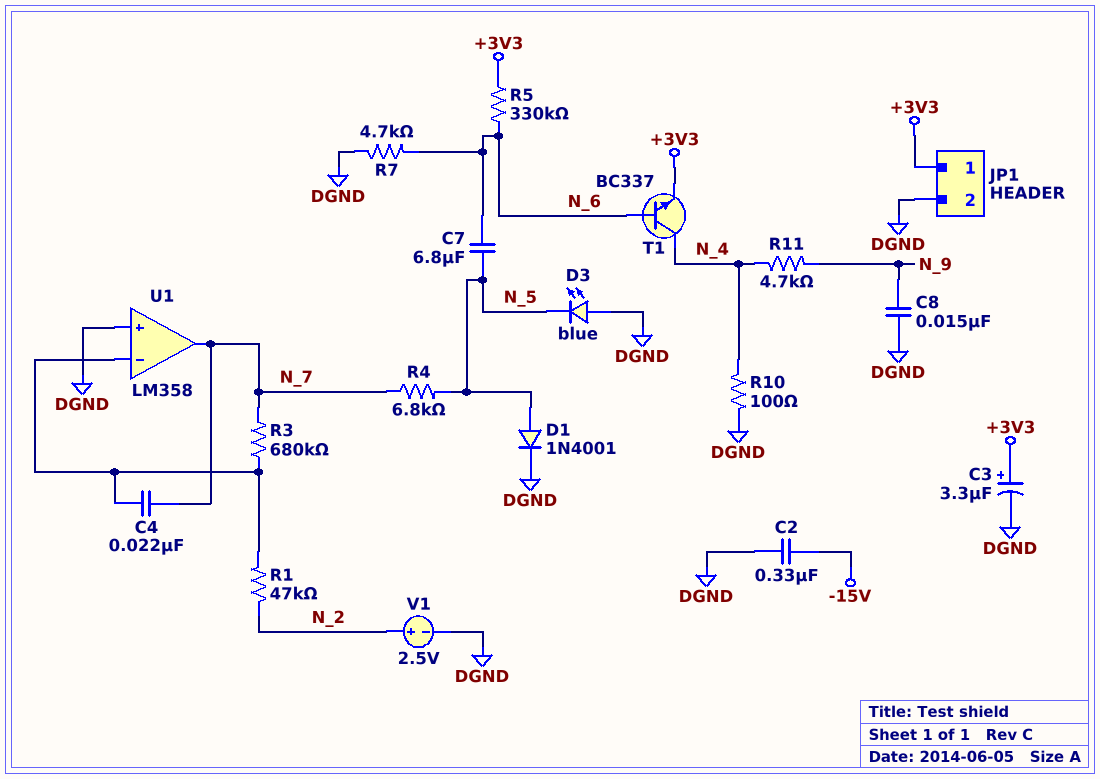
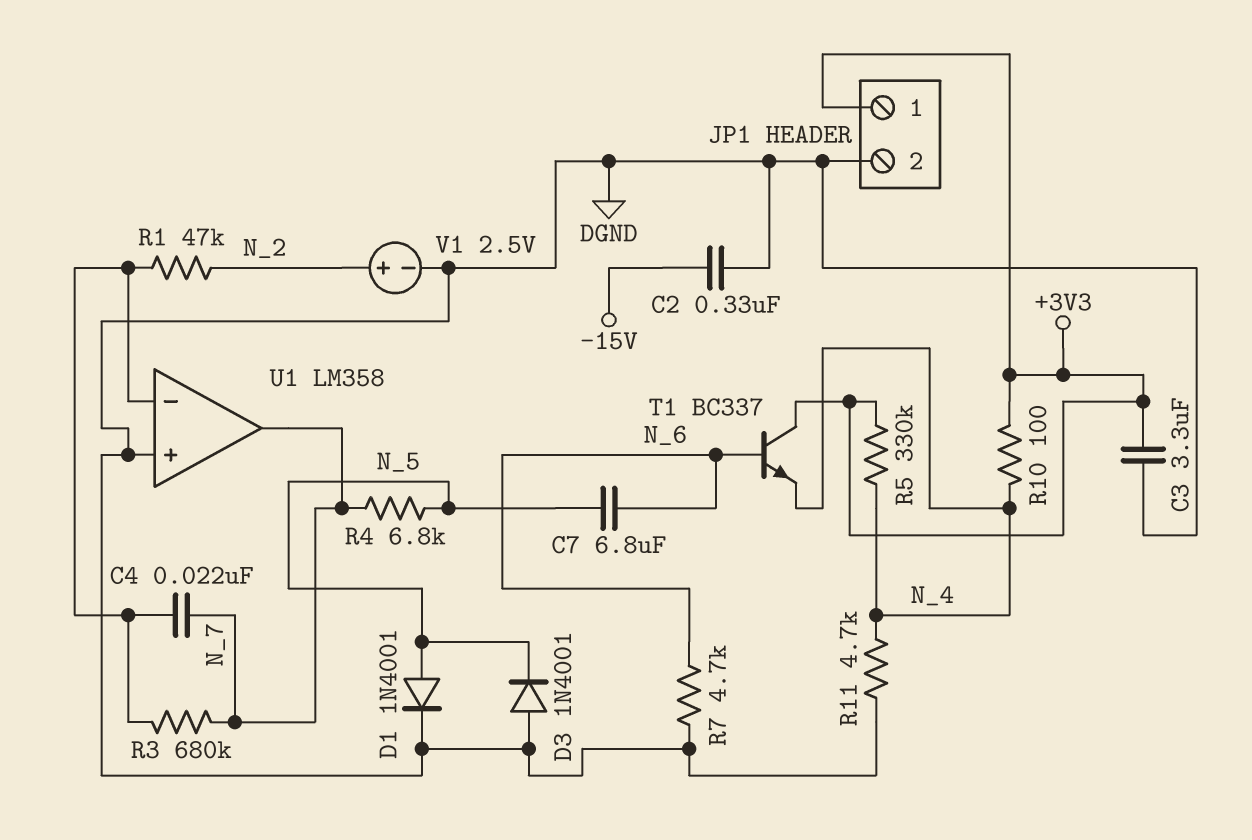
C3: 3.3uF (plus +3V3, minus DGND) -> 3.3uF (+3V3, DGND)
C8: 15nF (DGND, N_9) -> none
D3: LED blue (A DGND, K N_5) -> diode 1N4001 (A DGND, K N_5)
R5: 330k (+3V3, N_6) -> 330k (+3V3, N_4)
R10: 100 (DGND, N_4) -> 100 (+3V3, N_4)
R11: 4.7k (N_4, N_9) -> 4.7k (DGND, N_4)
T1: NPN BC337 (B N_6, C N_4, E +3V3) -> NPN BC337 (B N_6, C +3V3, E N_4)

** Your task **
With the pictures left out, return the listing above exactly as it stands.

** Exercise output **
C3: 3.3uF (plus +3V3, minus DGND) -> 3.3uF (+3V3, DGND)
C8: 15nF (DGND, N_9) -> none
D3: LED blue (A DGND, K N_5) -> diode 1N4001 (A DGND, K N_5)
R5: 330k (+3V3, N_6) -> 330k (+3V3, N_4)
R10: 100 (DGND, N_4) -> 100 (+3V3, N_4)
R11: 4.7k (N_4, N_9) -> 4.7k (DGND, N_4)
T1: NPN BC337 (B N_6, C N_4, E +3V3) -> NPN BC337 (B N_6, C +3V3, E N_4)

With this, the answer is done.